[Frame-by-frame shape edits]
──────────

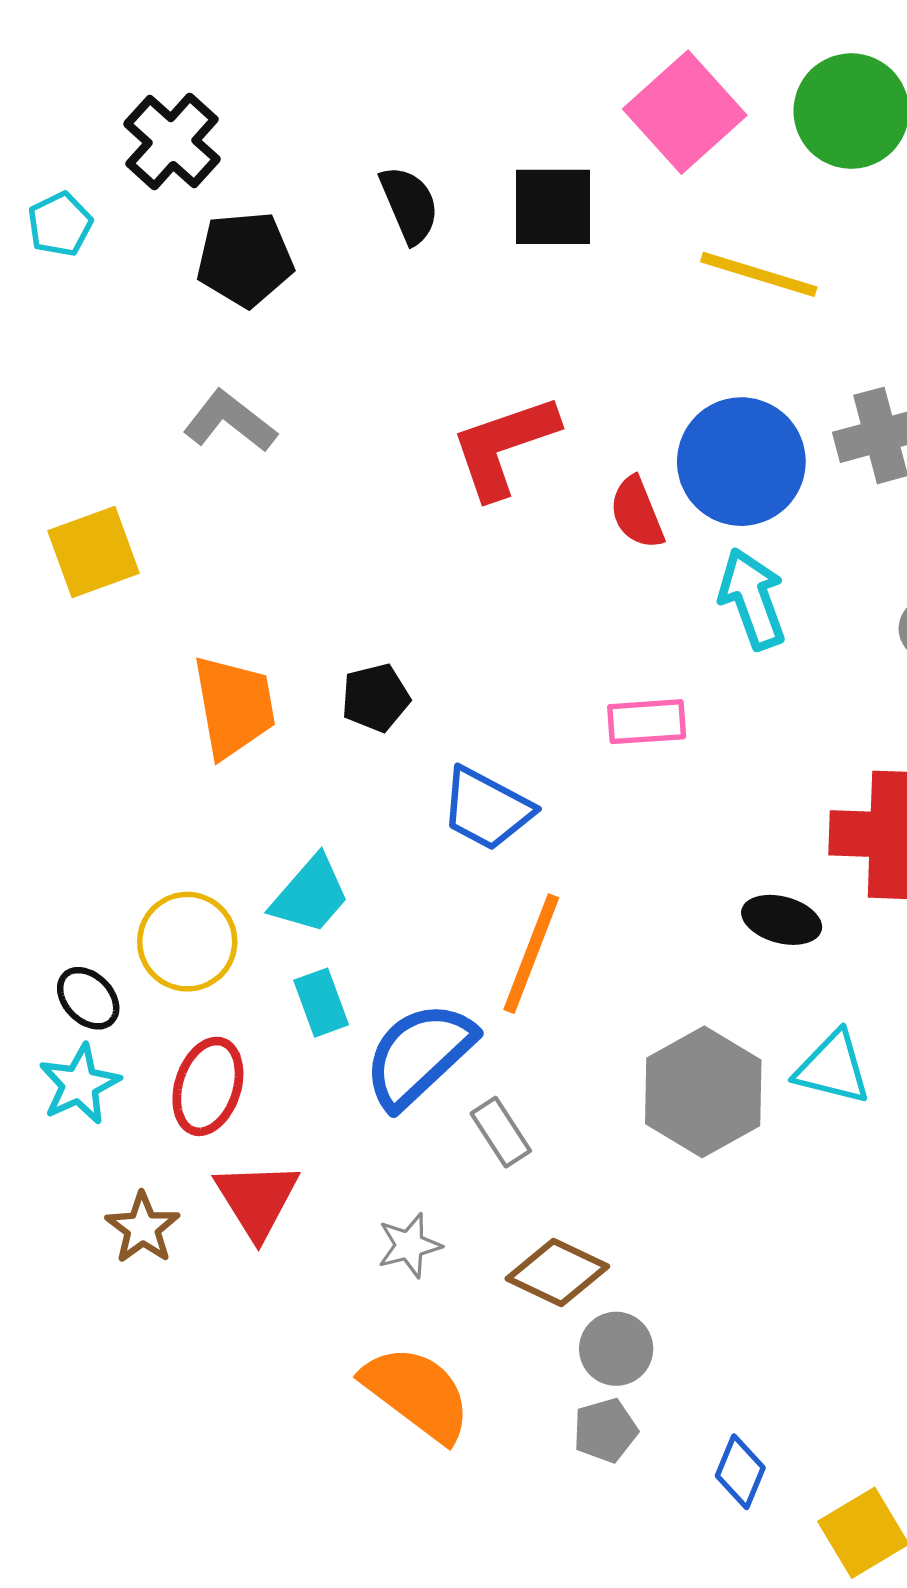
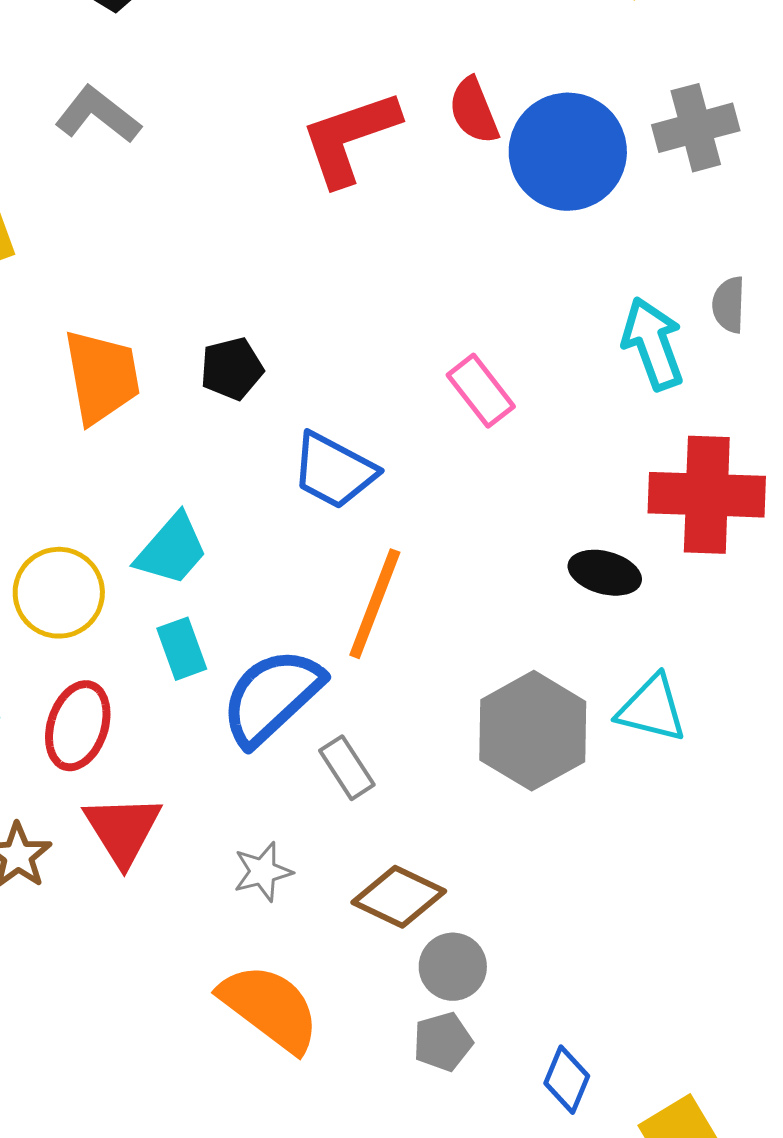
red semicircle: (637, 513) -> (474, 111), moved
cyan arrow: (752, 599) -> (653, 344), moved
pink rectangle: (647, 722) -> (481, 391), turned 56

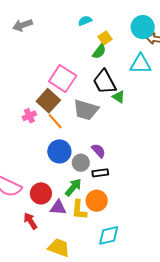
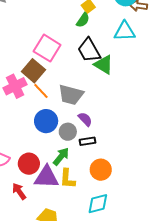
green triangle: (119, 97) -> (104, 65), size x1.5
gray trapezoid: (86, 110) -> (71, 95), moved
pink cross: (29, 116) -> (15, 86), size x1.6
orange circle: (97, 201) -> (101, 170), moved
purple triangle: (58, 207) -> (47, 177), size x1.5

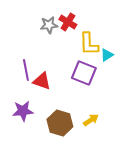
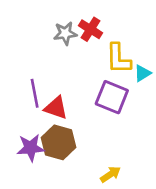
yellow arrow: (91, 120) -> (110, 174), moved
brown hexagon: (60, 123) -> (59, 142), moved

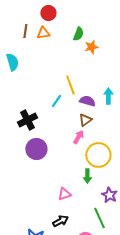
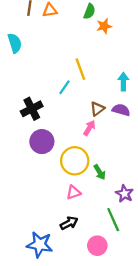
purple semicircle: (87, 101) -> (121, 110), moved
yellow circle: (98, 155) -> (75, 161), moved
green arrow: (87, 176) -> (100, 172), turned -32

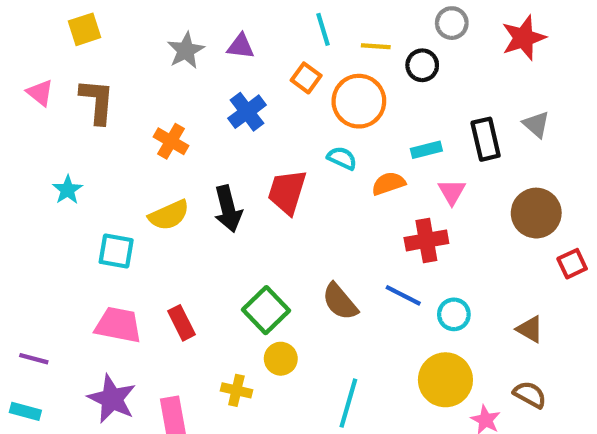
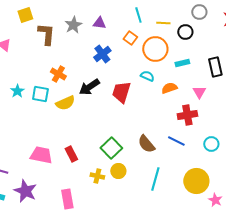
brown L-shape: (97, 101) -> (46, 34), moved
orange cross: (171, 141) -> (58, 74), moved
cyan rectangle: (426, 150) -> (182, 63), moved
black arrow: (228, 209) -> (89, 87), moved, turned 70
cyan square: (116, 251) -> (40, 94), moved
cyan circle: (454, 314) -> (211, 144), moved
yellow cross: (236, 390) -> (97, 176), moved
purple star: (112, 399) -> (25, 191), moved
cyan line: (348, 403) -> (155, 179), moved

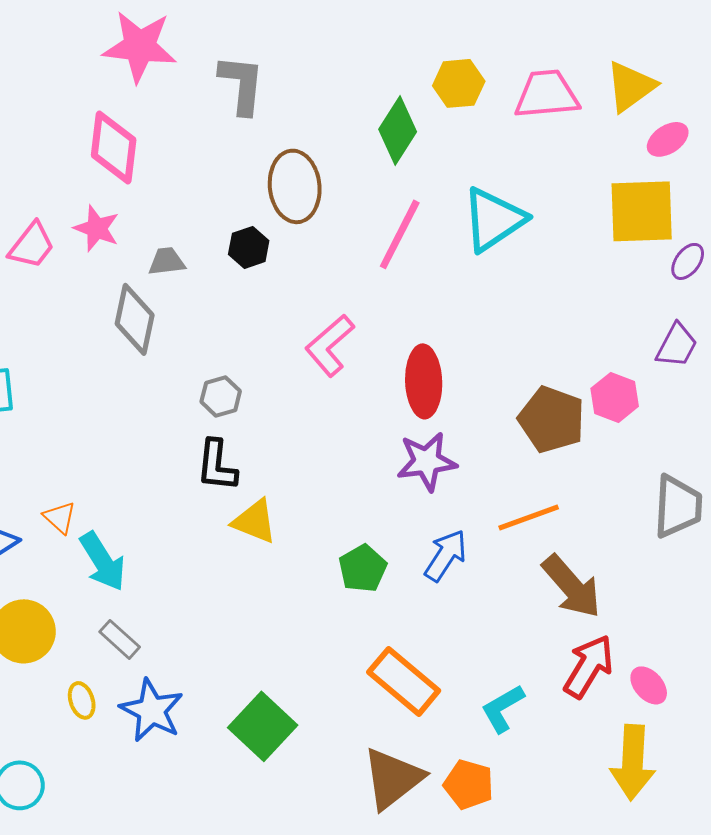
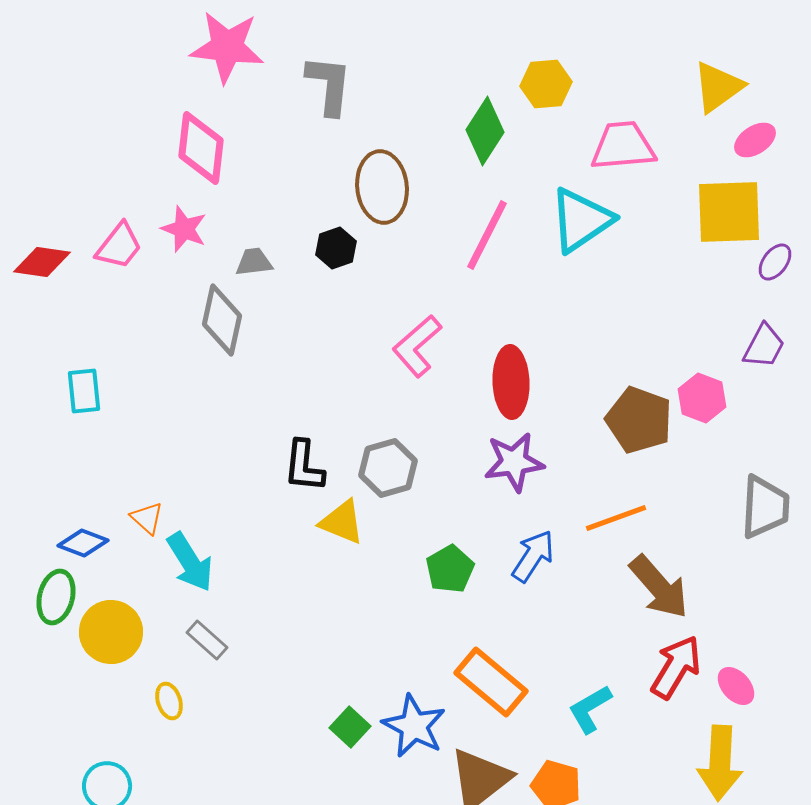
pink trapezoid: (547, 94) -> (623, 146), moved
gray hexagon: (221, 396) -> (388, 468), moved, size x1.4
blue star: (152, 710) -> (414, 726), moved
green square: (263, 726) -> (350, 727), size x0.6

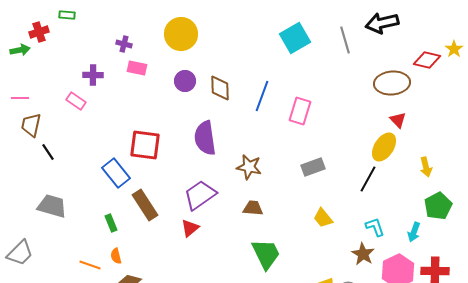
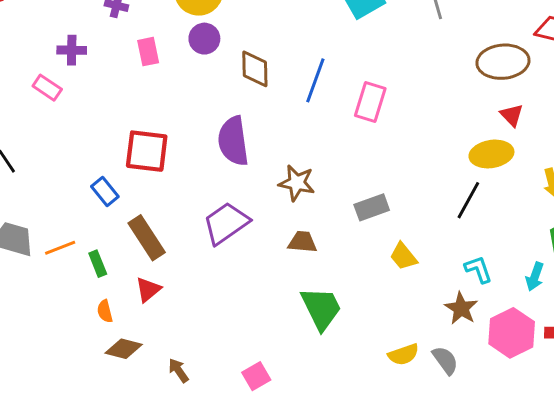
pink rectangle: (137, 68) -> (148, 52), moved, turned 66
purple circle: (185, 81) -> (204, 39), moved
yellow ellipse: (384, 147) -> (491, 154), turned 48
gray rectangle: (313, 167) -> (372, 207), moved
blue rectangle: (116, 173) -> (105, 191), size x0.7
red triangle: (190, 228) -> (148, 290), moved
orange line: (90, 265) -> (60, 248), moved, turned -40

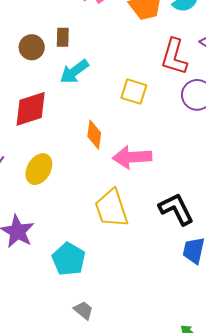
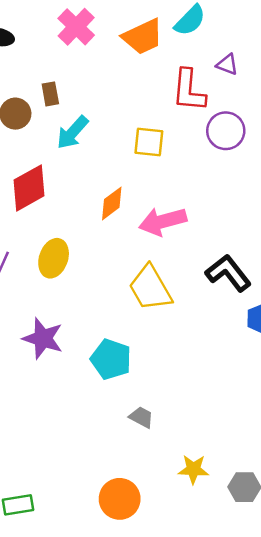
orange diamond: (94, 135) -> (112, 203), turned 56

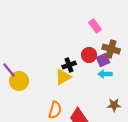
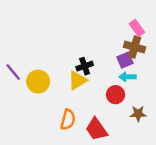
pink rectangle: (95, 26) -> (137, 28), moved
red circle: (89, 55) -> (116, 95), moved
yellow circle: (19, 81) -> (38, 82), moved

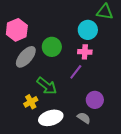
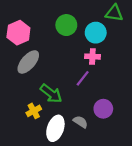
green circle: (52, 47) -> (66, 25), moved
white ellipse: (51, 118) -> (55, 128), turned -55
gray semicircle: (84, 118) -> (80, 122), moved

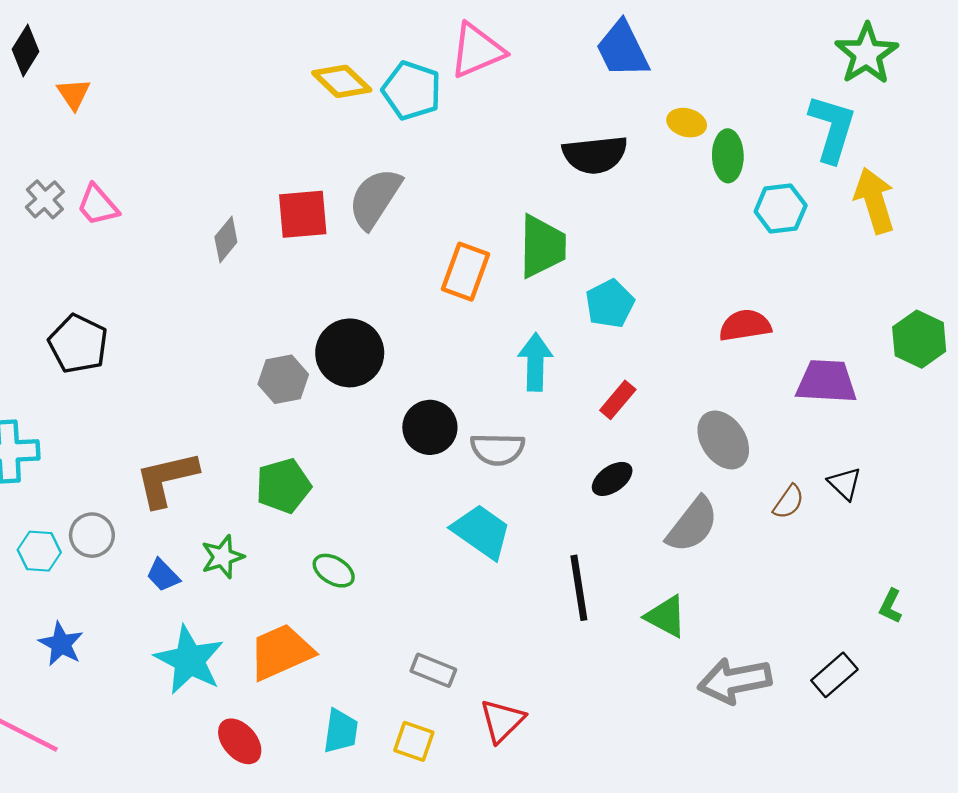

──────────

Problem to work on: In the transcription, every picture is to be excluded and the records above given again exactly.

Solution:
red semicircle: (637, 513) -> (474, 111), moved
cyan arrow: (752, 599) -> (653, 344), moved
pink rectangle: (647, 722) -> (481, 391), turned 56

green triangle: (119, 97) -> (104, 65), size x1.5
gray trapezoid: (86, 110) -> (71, 95), moved
pink cross: (29, 116) -> (15, 86), size x1.6
orange circle: (97, 201) -> (101, 170), moved
purple triangle: (58, 207) -> (47, 177), size x1.5

yellow arrow: (91, 120) -> (110, 174), moved
brown hexagon: (60, 123) -> (59, 142), moved

purple semicircle: (87, 101) -> (121, 110), moved
yellow circle: (98, 155) -> (75, 161), moved
green arrow: (87, 176) -> (100, 172), turned -32

brown L-shape: (97, 101) -> (46, 34), moved
orange cross: (171, 141) -> (58, 74), moved
cyan rectangle: (426, 150) -> (182, 63), moved
black arrow: (228, 209) -> (89, 87), moved, turned 70
cyan square: (116, 251) -> (40, 94), moved
cyan circle: (454, 314) -> (211, 144), moved
yellow cross: (236, 390) -> (97, 176), moved
purple star: (112, 399) -> (25, 191), moved
cyan line: (348, 403) -> (155, 179), moved

pink trapezoid: (547, 94) -> (623, 146), moved
gray hexagon: (221, 396) -> (388, 468), moved, size x1.4
blue star: (152, 710) -> (414, 726), moved
green square: (263, 726) -> (350, 727), size x0.6

pink rectangle: (137, 68) -> (148, 52), moved, turned 66
purple circle: (185, 81) -> (204, 39), moved
yellow ellipse: (384, 147) -> (491, 154), turned 48
gray rectangle: (313, 167) -> (372, 207), moved
blue rectangle: (116, 173) -> (105, 191), size x0.7
red triangle: (190, 228) -> (148, 290), moved
orange line: (90, 265) -> (60, 248), moved, turned -40

orange diamond: (94, 135) -> (112, 203), turned 56

pink rectangle: (95, 26) -> (137, 28), moved
red circle: (89, 55) -> (116, 95), moved
yellow circle: (19, 81) -> (38, 82), moved

green circle: (52, 47) -> (66, 25), moved
white ellipse: (51, 118) -> (55, 128), turned -55
gray semicircle: (84, 118) -> (80, 122), moved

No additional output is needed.